Object matching data:
►
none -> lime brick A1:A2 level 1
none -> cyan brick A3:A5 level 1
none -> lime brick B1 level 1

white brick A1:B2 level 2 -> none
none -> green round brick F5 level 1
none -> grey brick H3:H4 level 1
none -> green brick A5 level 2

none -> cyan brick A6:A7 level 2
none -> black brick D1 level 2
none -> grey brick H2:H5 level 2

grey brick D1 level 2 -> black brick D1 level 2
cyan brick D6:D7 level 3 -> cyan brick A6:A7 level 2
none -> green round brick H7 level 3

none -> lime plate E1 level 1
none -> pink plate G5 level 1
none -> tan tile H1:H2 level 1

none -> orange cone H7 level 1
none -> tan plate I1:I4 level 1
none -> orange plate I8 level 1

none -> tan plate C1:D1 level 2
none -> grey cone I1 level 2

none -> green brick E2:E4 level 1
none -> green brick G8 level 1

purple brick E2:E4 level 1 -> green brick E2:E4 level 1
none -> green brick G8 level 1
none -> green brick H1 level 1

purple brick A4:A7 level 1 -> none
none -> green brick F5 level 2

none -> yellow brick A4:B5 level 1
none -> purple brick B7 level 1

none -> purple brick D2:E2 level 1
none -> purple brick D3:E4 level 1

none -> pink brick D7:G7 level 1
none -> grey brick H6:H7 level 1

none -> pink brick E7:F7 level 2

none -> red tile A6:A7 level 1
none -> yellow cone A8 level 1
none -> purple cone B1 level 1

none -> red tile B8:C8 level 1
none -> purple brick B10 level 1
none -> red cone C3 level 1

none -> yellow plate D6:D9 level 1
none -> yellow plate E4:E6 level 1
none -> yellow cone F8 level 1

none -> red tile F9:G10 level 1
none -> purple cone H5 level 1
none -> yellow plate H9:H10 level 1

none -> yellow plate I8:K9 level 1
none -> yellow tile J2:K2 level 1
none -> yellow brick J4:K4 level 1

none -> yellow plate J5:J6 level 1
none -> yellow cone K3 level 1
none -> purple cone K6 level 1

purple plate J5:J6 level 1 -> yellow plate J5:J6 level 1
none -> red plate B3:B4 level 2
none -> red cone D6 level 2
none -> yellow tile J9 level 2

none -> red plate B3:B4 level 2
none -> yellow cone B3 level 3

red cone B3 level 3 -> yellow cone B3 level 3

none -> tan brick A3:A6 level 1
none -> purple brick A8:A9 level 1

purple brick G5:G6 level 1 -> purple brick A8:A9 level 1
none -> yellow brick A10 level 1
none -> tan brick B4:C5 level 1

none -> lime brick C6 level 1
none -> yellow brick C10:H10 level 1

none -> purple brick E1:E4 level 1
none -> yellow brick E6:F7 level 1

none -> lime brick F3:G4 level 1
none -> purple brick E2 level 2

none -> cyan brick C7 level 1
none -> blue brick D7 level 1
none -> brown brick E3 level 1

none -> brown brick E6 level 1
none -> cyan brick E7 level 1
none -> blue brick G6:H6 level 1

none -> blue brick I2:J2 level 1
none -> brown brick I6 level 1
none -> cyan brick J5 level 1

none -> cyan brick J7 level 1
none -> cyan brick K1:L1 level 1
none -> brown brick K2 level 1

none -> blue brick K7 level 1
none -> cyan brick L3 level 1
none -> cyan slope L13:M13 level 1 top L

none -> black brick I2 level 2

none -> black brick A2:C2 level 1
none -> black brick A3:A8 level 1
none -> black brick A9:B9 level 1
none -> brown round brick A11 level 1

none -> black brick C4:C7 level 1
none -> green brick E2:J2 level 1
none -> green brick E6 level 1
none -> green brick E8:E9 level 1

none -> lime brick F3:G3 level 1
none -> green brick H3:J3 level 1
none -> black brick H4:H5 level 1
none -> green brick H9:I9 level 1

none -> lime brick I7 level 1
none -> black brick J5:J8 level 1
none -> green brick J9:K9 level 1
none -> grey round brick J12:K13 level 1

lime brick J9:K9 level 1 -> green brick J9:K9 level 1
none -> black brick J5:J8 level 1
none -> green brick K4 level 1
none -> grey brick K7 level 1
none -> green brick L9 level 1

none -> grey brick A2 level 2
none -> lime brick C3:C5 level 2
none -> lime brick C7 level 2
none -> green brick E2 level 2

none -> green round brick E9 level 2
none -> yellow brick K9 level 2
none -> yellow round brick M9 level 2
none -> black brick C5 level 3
◄
> Problem to work on
Copy out the lines starting at the one containing "none -> grey round brick J12:K13 level 1" and ending with the last line of the entries. Include nothing else.

> Solved exercise
none -> grey round brick J12:K13 level 1

lime brick J9:K9 level 1 -> green brick J9:K9 level 1
none -> black brick J5:J8 level 1
none -> green brick K4 level 1
none -> grey brick K7 level 1
none -> green brick L9 level 1

none -> grey brick A2 level 2
none -> lime brick C3:C5 level 2
none -> lime brick C7 level 2
none -> green brick E2 level 2

none -> green round brick E9 level 2
none -> yellow brick K9 level 2
none -> yellow round brick M9 level 2
none -> black brick C5 level 3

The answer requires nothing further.